## WHAT TO WORK ON
Pick out every line of the entries below that contains the string "beige", matching case exactly.

---

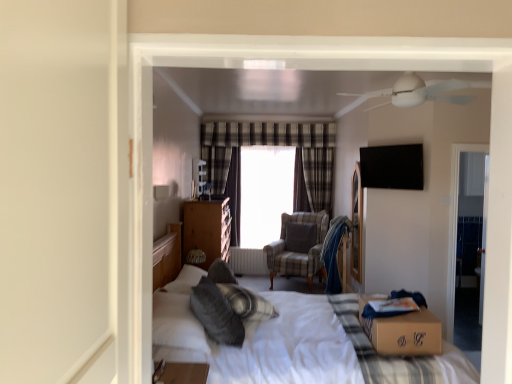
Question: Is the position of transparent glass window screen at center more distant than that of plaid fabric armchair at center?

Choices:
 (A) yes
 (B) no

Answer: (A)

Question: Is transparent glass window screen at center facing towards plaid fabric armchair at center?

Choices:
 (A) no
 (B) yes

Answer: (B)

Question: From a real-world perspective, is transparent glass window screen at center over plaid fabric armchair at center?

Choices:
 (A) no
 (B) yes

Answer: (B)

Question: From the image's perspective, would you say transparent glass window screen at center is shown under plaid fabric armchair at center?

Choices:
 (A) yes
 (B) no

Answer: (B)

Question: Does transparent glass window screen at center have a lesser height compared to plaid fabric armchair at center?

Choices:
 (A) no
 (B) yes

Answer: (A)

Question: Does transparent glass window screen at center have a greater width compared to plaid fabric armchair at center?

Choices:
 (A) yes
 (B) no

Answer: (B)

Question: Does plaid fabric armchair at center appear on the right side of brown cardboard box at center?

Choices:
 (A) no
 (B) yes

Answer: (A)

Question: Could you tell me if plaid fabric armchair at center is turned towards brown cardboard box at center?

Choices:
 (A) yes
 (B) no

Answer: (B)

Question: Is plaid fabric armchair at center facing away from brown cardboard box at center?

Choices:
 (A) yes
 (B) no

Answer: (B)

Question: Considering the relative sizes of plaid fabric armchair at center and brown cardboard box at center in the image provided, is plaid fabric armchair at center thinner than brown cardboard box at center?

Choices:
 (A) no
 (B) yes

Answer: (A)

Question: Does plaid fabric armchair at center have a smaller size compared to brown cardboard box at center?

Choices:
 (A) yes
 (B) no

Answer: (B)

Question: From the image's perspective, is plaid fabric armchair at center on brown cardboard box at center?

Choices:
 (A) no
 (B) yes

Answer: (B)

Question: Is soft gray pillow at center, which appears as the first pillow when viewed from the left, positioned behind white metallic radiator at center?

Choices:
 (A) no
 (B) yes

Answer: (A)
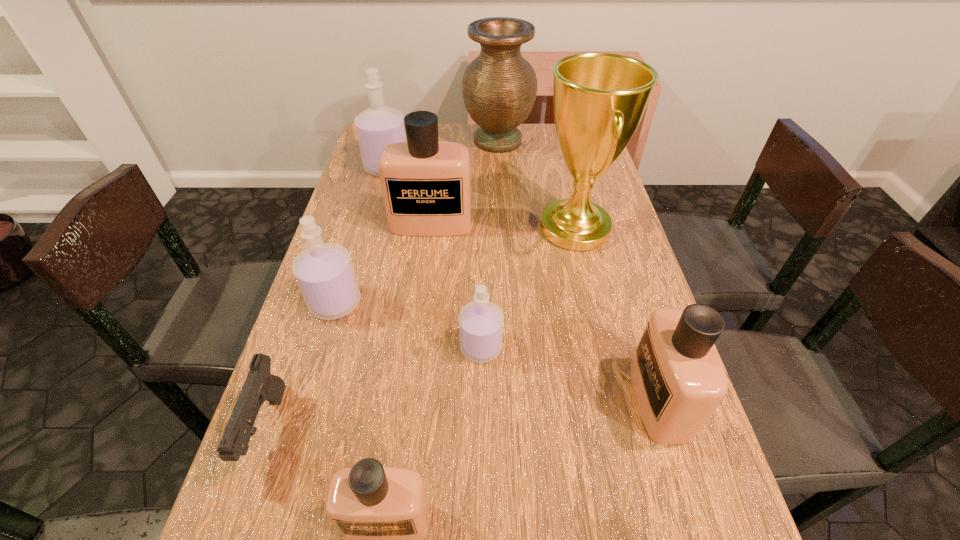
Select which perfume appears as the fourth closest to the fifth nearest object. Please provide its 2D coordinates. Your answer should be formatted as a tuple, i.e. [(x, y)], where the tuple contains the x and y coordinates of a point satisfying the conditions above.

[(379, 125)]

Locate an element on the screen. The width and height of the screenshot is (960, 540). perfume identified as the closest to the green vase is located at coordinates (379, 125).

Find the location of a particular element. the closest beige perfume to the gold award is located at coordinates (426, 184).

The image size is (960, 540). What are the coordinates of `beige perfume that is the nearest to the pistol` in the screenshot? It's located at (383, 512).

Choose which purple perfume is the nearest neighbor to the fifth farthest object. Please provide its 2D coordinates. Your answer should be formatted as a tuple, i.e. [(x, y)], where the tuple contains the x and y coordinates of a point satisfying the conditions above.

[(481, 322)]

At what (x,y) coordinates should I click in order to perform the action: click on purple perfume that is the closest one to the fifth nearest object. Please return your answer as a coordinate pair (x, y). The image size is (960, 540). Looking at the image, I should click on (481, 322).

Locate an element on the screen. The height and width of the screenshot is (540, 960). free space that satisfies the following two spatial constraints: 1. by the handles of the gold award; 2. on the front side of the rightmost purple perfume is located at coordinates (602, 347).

---

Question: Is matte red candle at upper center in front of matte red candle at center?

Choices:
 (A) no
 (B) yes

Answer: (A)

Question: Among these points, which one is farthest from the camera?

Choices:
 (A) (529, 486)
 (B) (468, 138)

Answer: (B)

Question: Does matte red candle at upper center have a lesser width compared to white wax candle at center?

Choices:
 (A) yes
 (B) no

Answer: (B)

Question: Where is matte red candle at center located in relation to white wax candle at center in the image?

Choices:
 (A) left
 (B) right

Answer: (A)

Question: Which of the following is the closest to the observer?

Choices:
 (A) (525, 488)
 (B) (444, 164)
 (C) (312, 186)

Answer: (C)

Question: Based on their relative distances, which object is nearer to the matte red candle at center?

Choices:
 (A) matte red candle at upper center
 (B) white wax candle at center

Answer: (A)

---

## TASK OUTPUT
Find the location of a particular element. the closest beige perfume to the gold award is located at coordinates (426, 184).
The image size is (960, 540). What are the coordinates of `beige perfume that is the nearest to the pistol` in the screenshot? It's located at (383, 512).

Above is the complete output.